## Your task:
Apart from the pictures, reproduce the data below exactly as it stands.
··· Extracted data
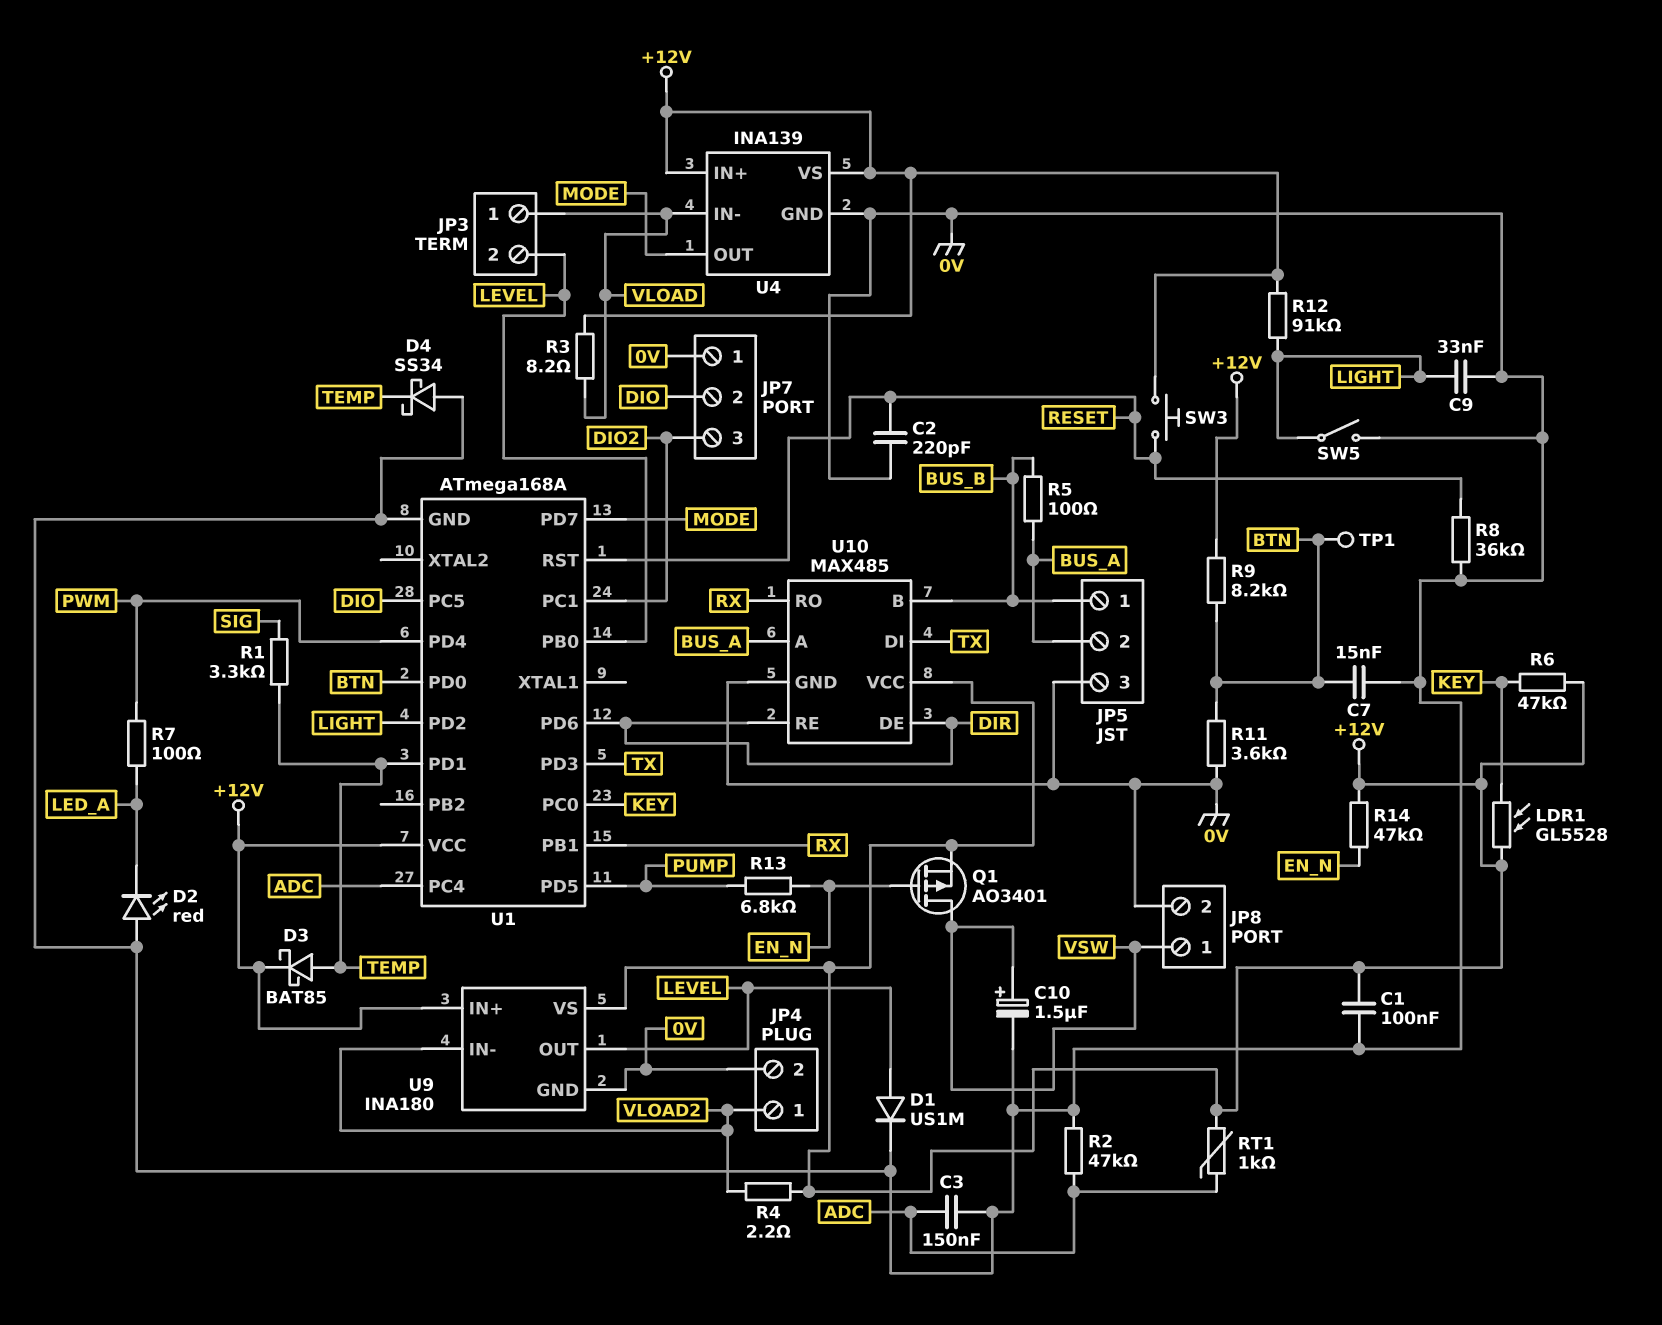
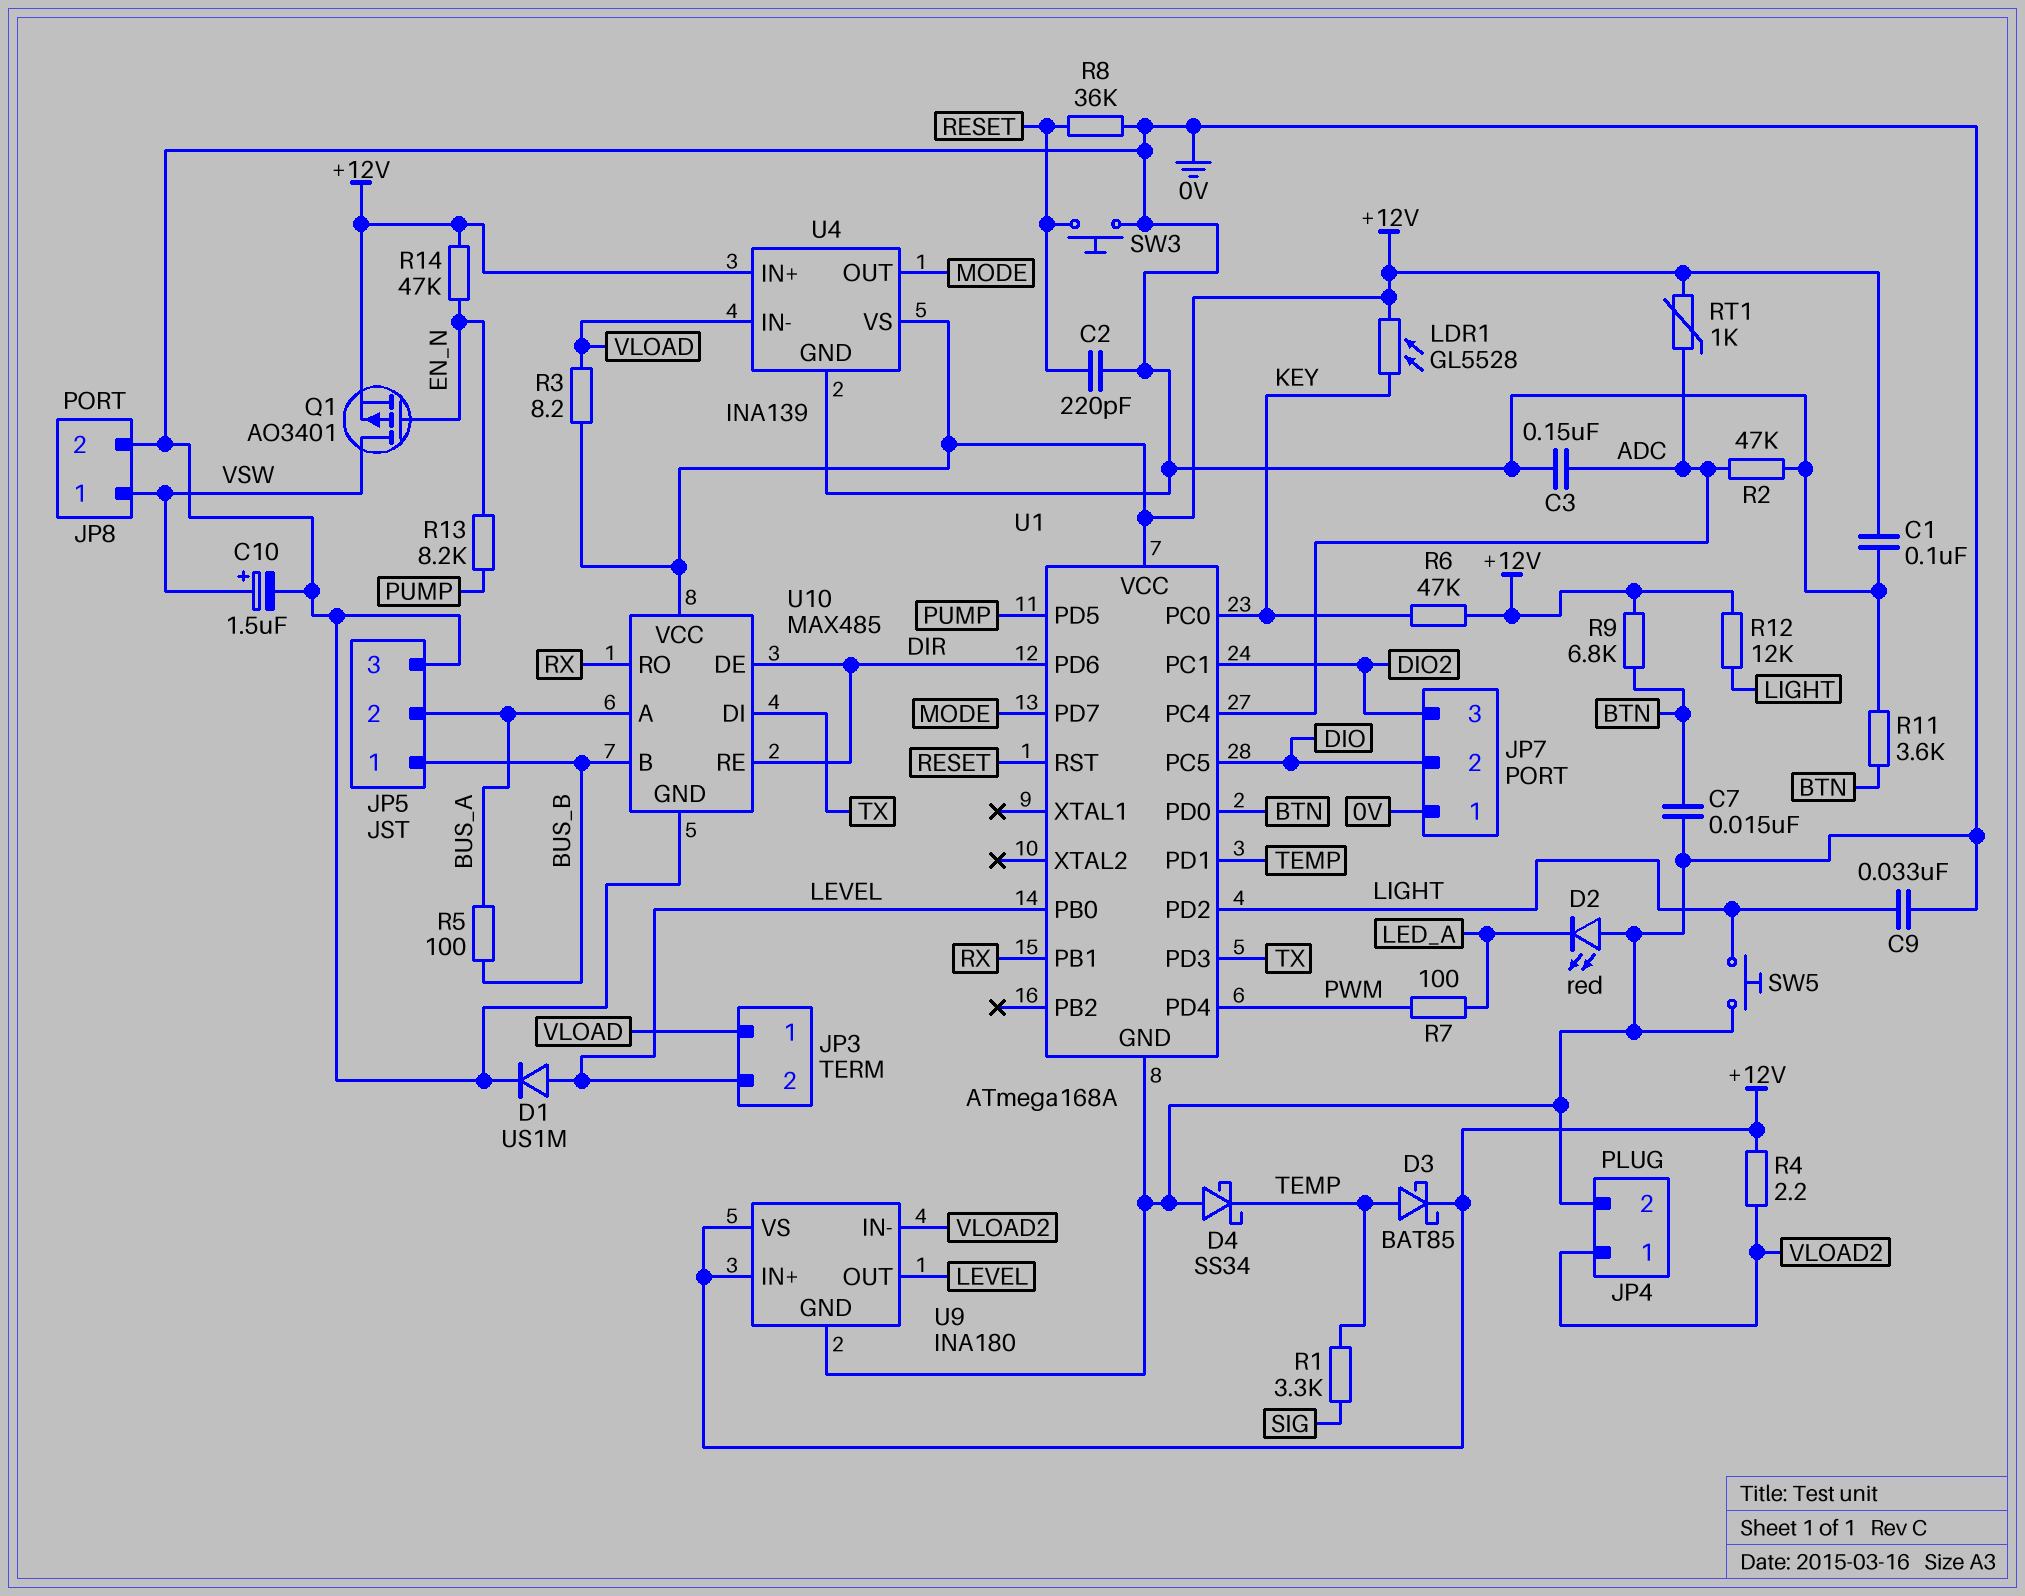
R9: 8.2k (+12V, BTN) -> 6.8k (+12V, BTN)
R12: 91k (+12V, LIGHT) -> 12k (+12V, LIGHT)
R13: 6.8k (EN_N, PUMP) -> 8.2k (EN_N, PUMP)
SW3: button (+12V, RESET) -> button (0V, RESET)
SW5: switch (0V, LIGHT) -> button (0V, LIGHT)
TP1: test point (BTN) -> none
······
## Task solution:
R9: 8.2k (+12V, BTN) -> 6.8k (+12V, BTN)
R12: 91k (+12V, LIGHT) -> 12k (+12V, LIGHT)
R13: 6.8k (EN_N, PUMP) -> 8.2k (EN_N, PUMP)
SW3: button (+12V, RESET) -> button (0V, RESET)
SW5: switch (0V, LIGHT) -> button (0V, LIGHT)
TP1: test point (BTN) -> none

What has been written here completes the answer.